Report every line of the records beneath this task that holds the string "camera".

(Object state change records)
╭──

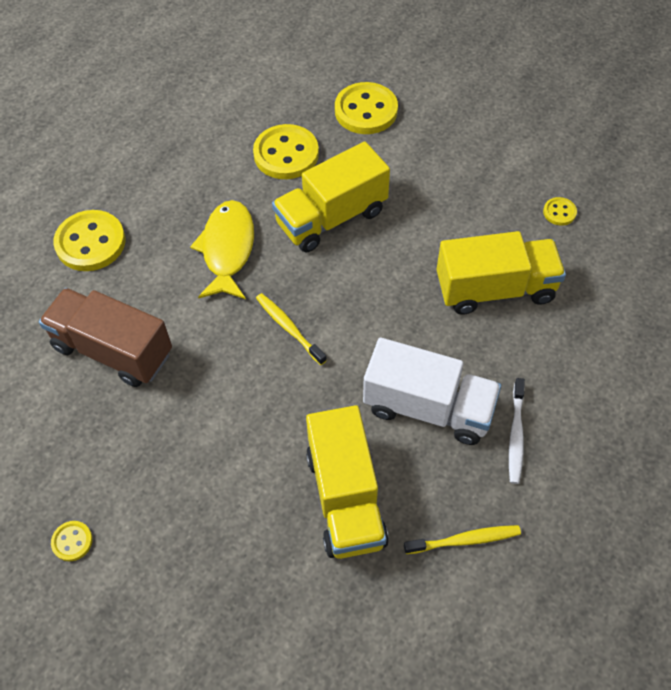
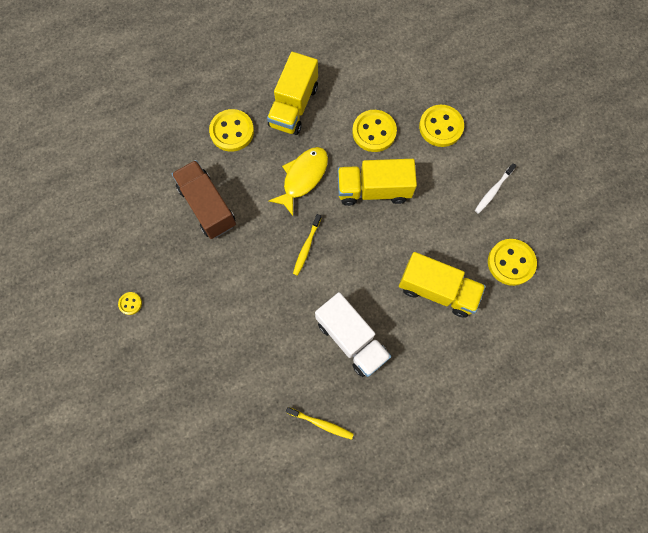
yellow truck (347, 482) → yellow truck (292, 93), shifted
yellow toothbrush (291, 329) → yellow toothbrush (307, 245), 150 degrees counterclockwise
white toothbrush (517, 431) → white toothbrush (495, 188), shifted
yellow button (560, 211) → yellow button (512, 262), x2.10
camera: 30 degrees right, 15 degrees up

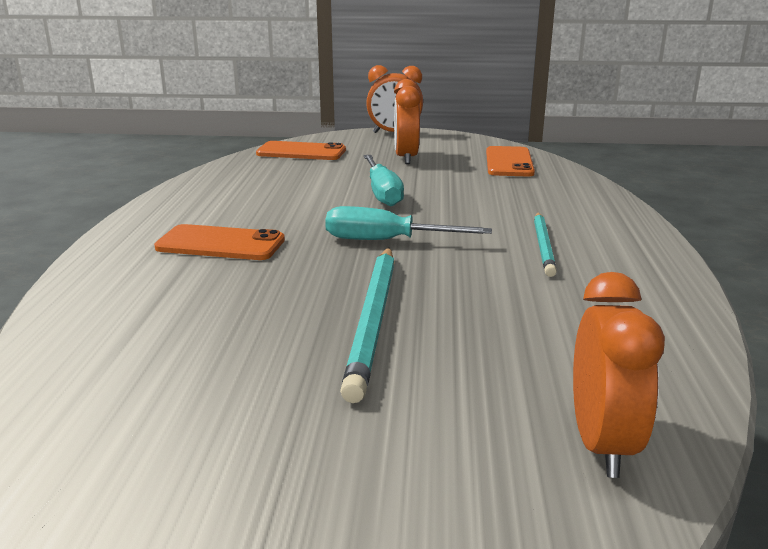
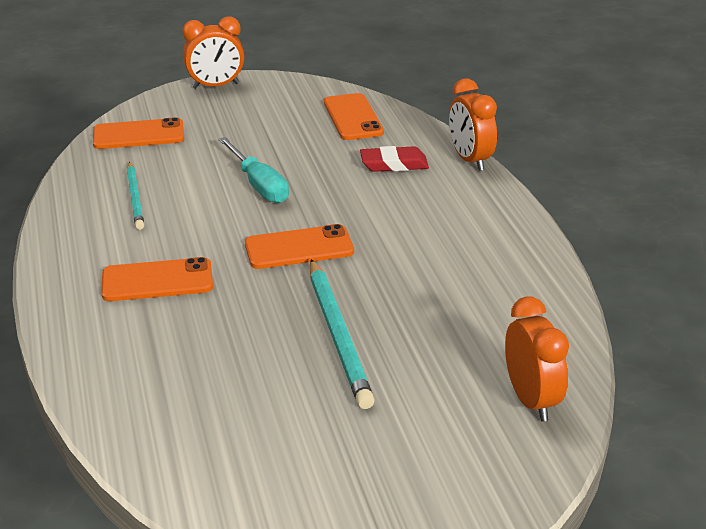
turquoise pencil (545, 244) → turquoise pencil (135, 196), shifted
turquoise screwdriver (408, 223) → orange phone (299, 246)
- → red eraser (394, 159)
orange clock (407, 121) → orange clock (473, 125), shifted
camera: 20 degrees left, 10 degrees up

╰──

**TASK ANSWER:**
camera: 30 degrees right, 15 degrees up
camera: 20 degrees left, 10 degrees up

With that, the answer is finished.